• **Exercise**: None of the images should appear in your copy. Transcribe the data in full.

• **Recorded data**:

BEGIN

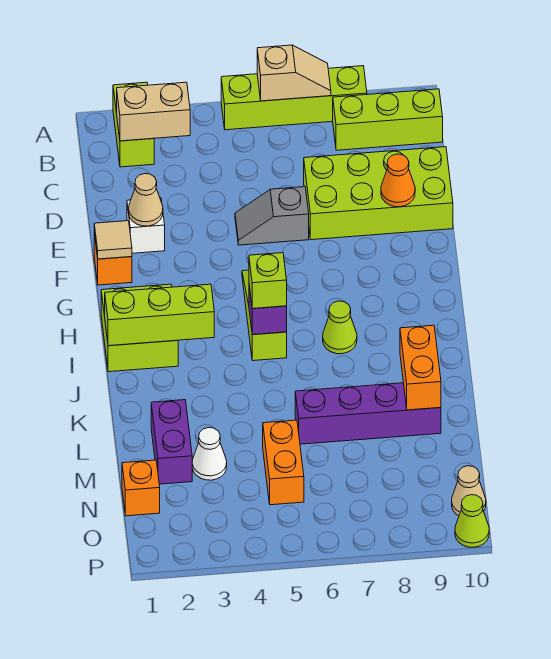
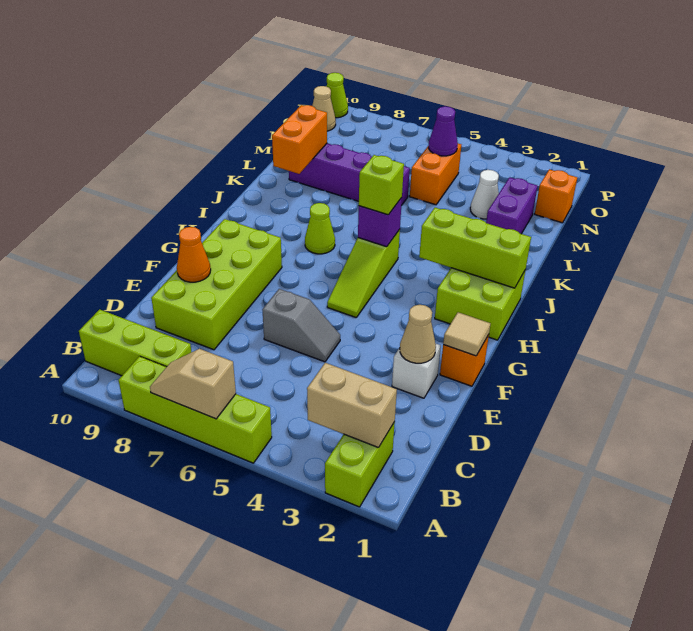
lime brick D7:E10 level 1 -> lime brick D8:G9 level 1
none -> purple cone N5 level 2

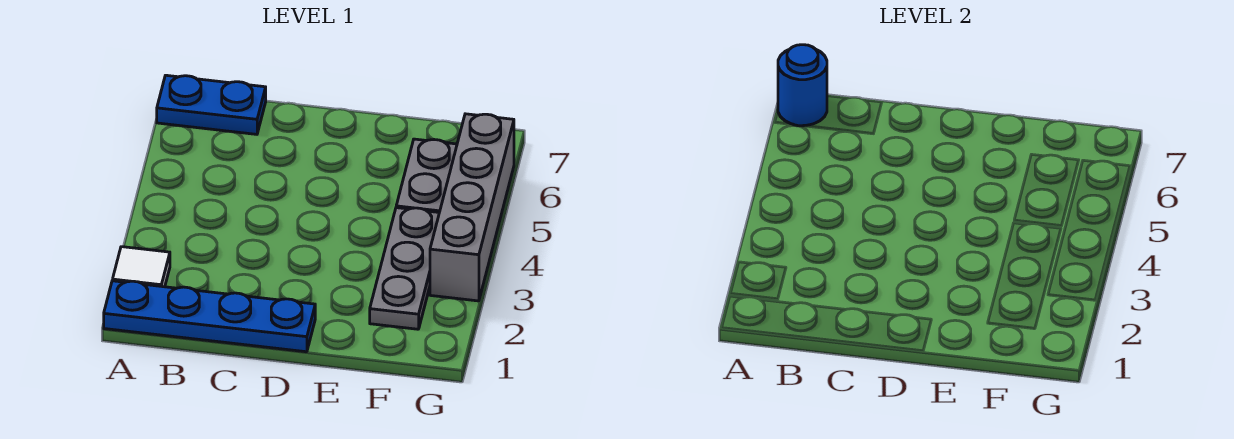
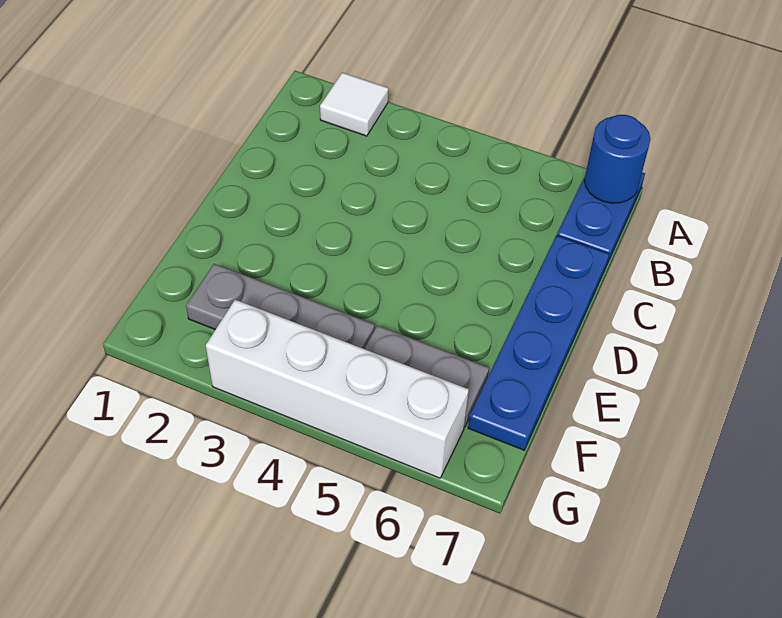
blue plate A1:D1 level 1 -> blue plate C7:F7 level 1
grey brick G3:G6 level 1 -> white brick G3:G6 level 1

END

• **Answer below**:
lime brick D7:E10 level 1 -> lime brick D8:G9 level 1
none -> purple cone N5 level 2

blue plate A1:D1 level 1 -> blue plate C7:F7 level 1
grey brick G3:G6 level 1 -> white brick G3:G6 level 1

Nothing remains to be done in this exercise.